## DATASET EXTRACT
--------------------

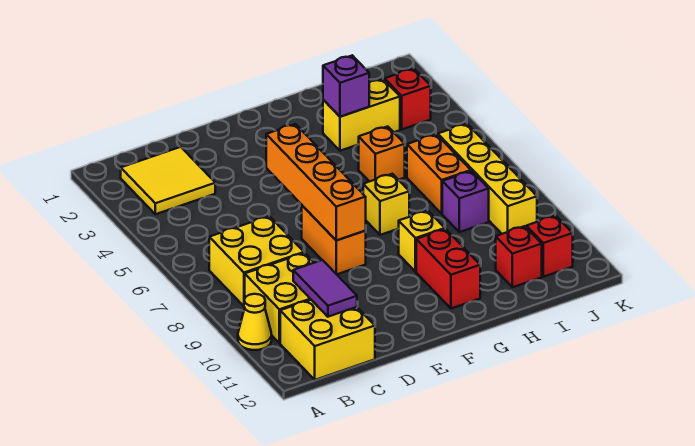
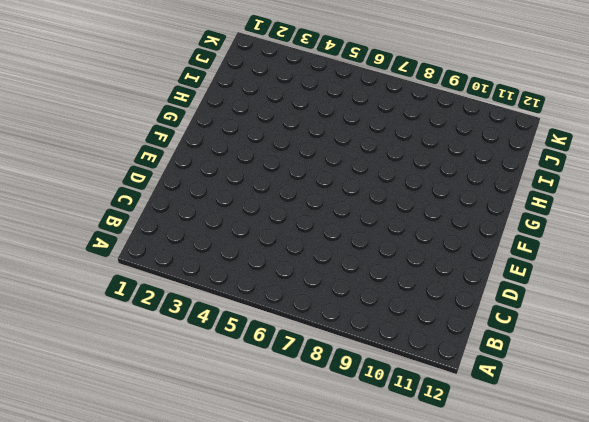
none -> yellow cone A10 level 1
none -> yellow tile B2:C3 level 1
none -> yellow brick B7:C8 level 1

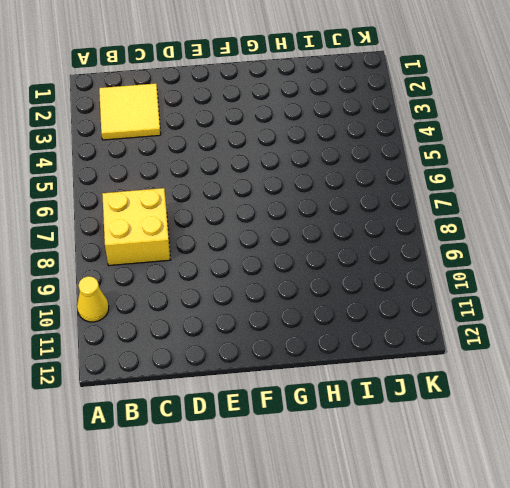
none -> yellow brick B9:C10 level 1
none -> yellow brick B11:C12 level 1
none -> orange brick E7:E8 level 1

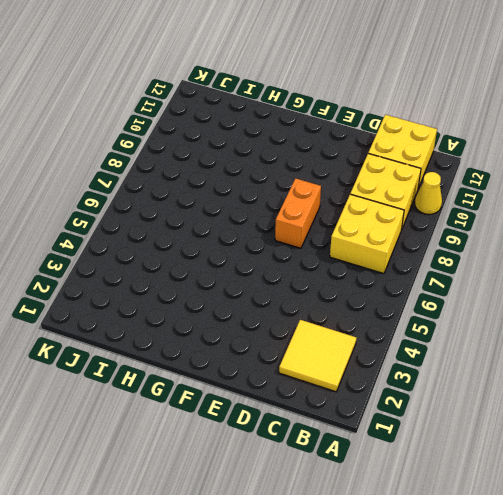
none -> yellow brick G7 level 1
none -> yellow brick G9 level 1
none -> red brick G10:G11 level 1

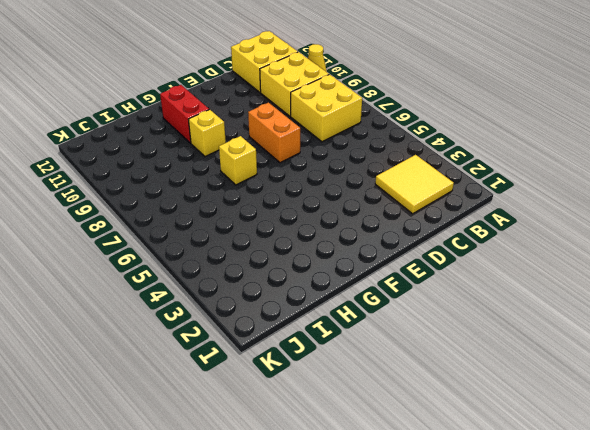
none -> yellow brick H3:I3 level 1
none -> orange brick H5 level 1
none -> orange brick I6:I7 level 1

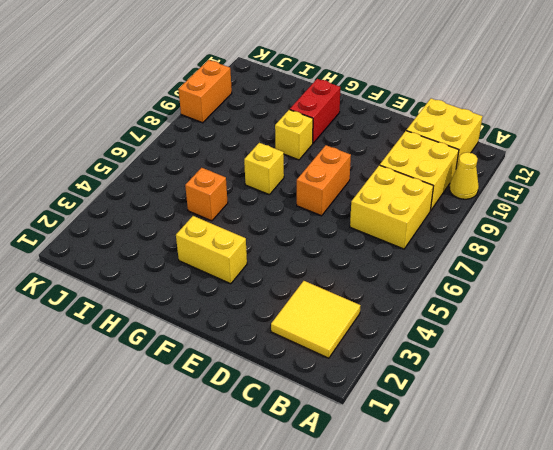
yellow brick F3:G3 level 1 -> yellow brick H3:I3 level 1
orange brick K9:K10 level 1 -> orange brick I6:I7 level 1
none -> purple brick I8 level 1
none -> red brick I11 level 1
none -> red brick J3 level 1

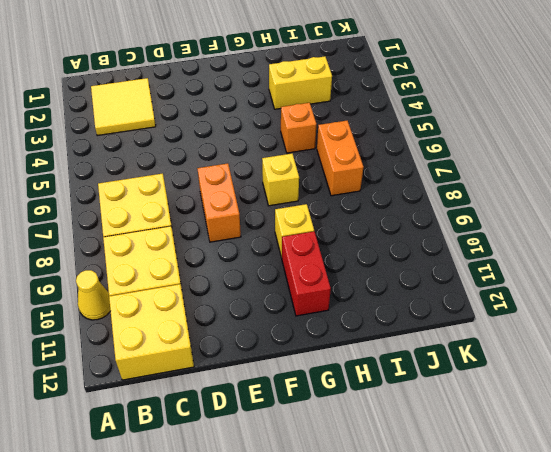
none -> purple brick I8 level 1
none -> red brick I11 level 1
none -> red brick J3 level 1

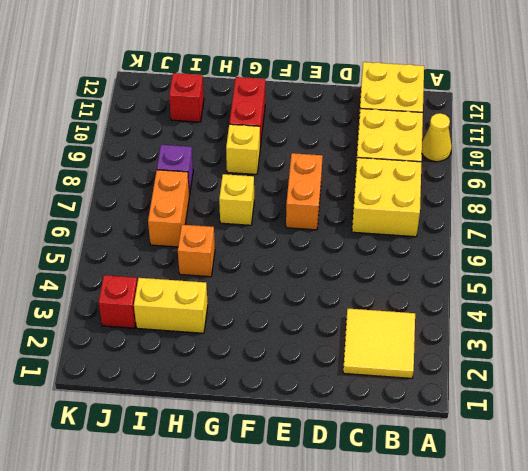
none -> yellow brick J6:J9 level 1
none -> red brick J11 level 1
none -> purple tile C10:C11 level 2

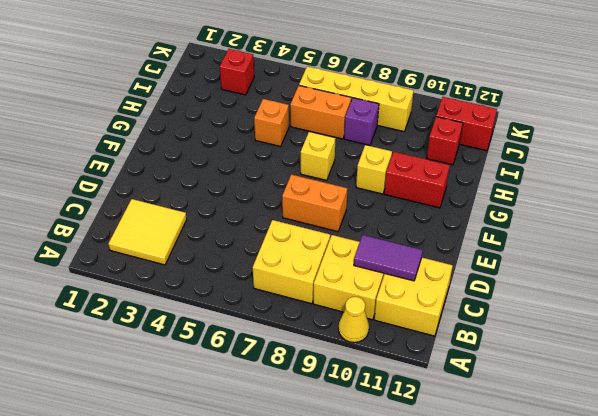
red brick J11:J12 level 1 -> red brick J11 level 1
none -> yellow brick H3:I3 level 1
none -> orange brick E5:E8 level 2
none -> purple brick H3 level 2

--------------------

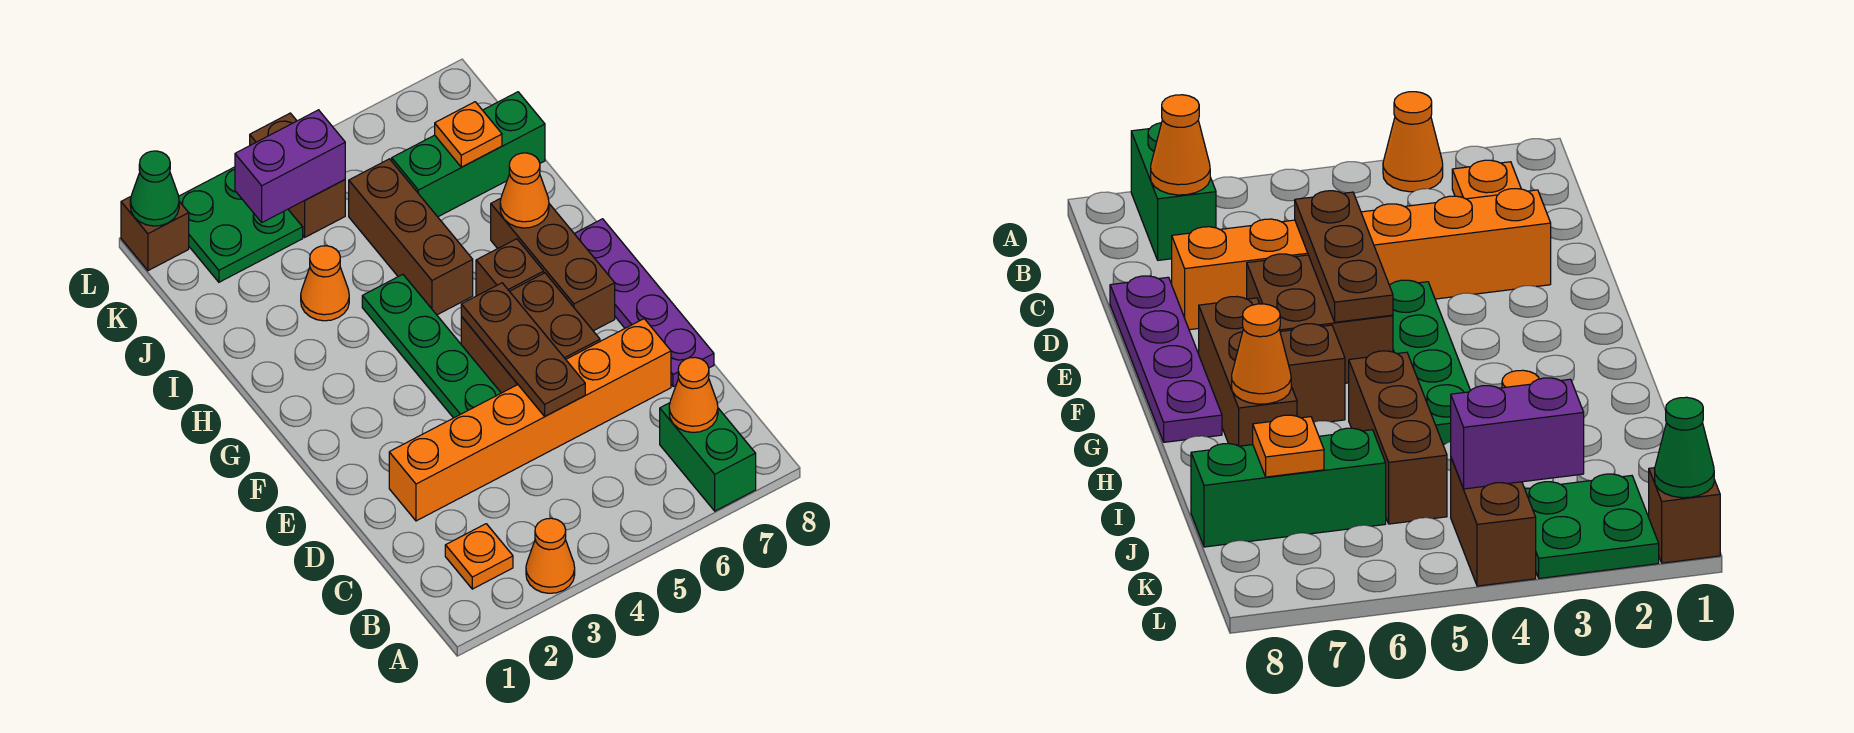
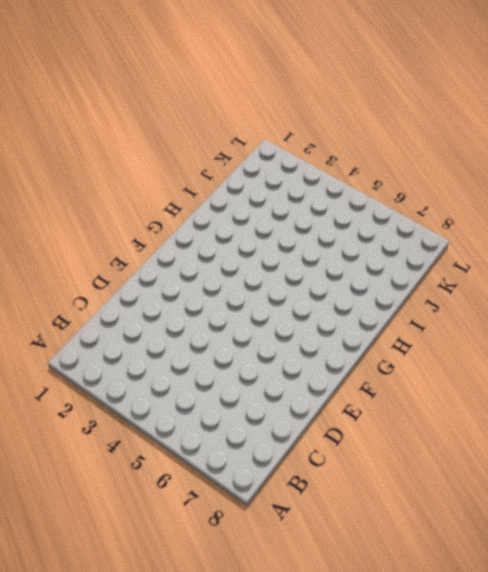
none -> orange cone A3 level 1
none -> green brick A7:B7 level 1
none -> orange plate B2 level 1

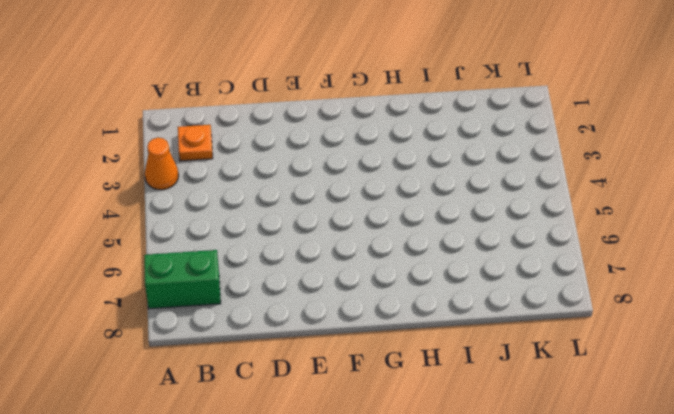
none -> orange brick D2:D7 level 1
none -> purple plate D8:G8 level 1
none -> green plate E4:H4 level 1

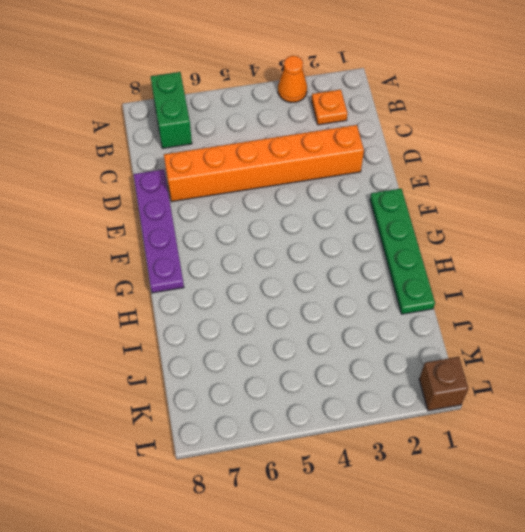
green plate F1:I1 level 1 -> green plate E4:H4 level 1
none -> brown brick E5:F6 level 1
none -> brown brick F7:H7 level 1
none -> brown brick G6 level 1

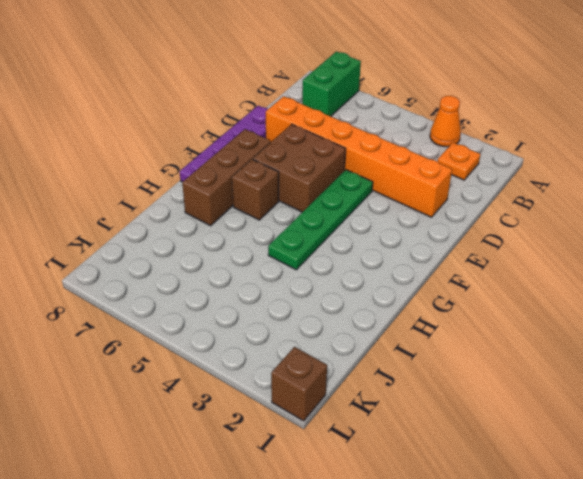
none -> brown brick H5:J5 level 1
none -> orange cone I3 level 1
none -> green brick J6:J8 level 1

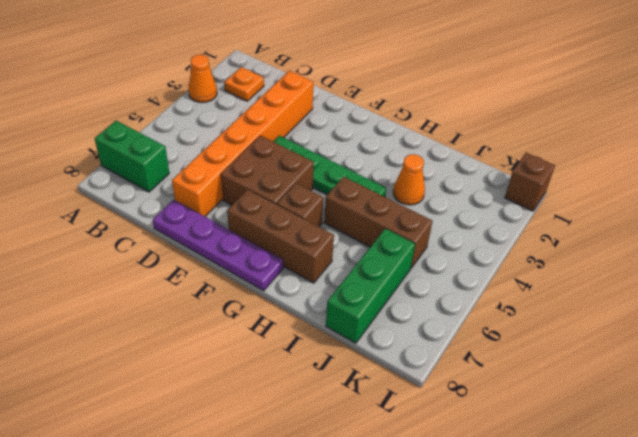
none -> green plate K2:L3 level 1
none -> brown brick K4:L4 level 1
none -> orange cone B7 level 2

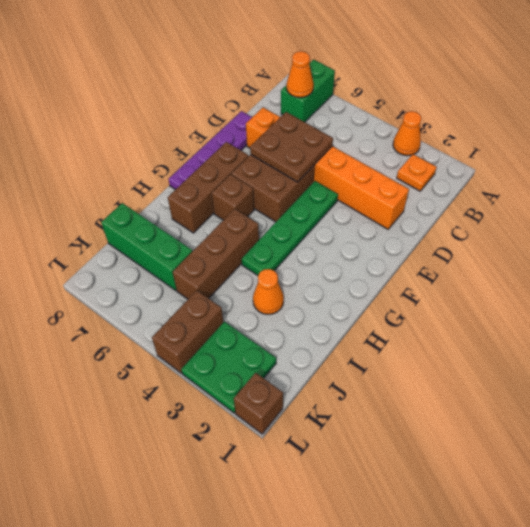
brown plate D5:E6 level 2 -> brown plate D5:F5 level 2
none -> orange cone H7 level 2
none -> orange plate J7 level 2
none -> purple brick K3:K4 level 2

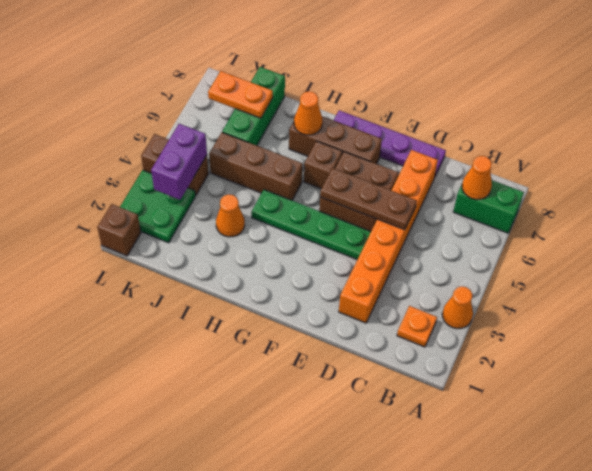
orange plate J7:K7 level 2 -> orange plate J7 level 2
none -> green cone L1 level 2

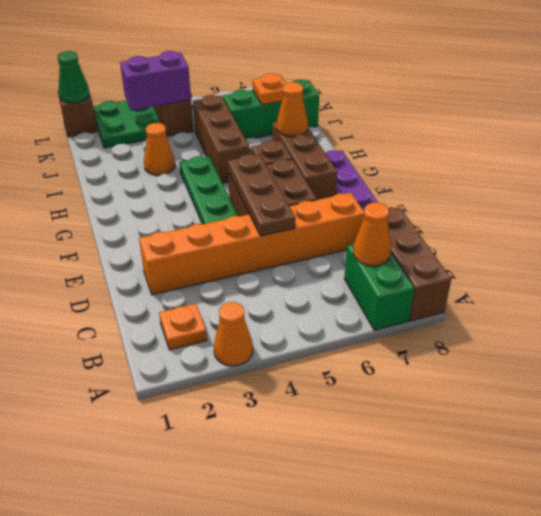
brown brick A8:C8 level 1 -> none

--------------------

## PROBLEM DESCRIPTION
In the listing above, find the line with "none -> yellow brick G9 level 1" and output it and every line after it up to and including the line with "none -> purple tile C10:C11 level 2", exactly, minus the pictures.

## FINISHED TASK
none -> yellow brick G9 level 1
none -> red brick G10:G11 level 1

none -> yellow brick H3:I3 level 1
none -> orange brick H5 level 1
none -> orange brick I6:I7 level 1

yellow brick F3:G3 level 1 -> yellow brick H3:I3 level 1
orange brick K9:K10 level 1 -> orange brick I6:I7 level 1
none -> purple brick I8 level 1
none -> red brick I11 level 1
none -> red brick J3 level 1

none -> purple brick I8 level 1
none -> red brick I11 level 1
none -> red brick J3 level 1

none -> yellow brick J6:J9 level 1
none -> red brick J11 level 1
none -> purple tile C10:C11 level 2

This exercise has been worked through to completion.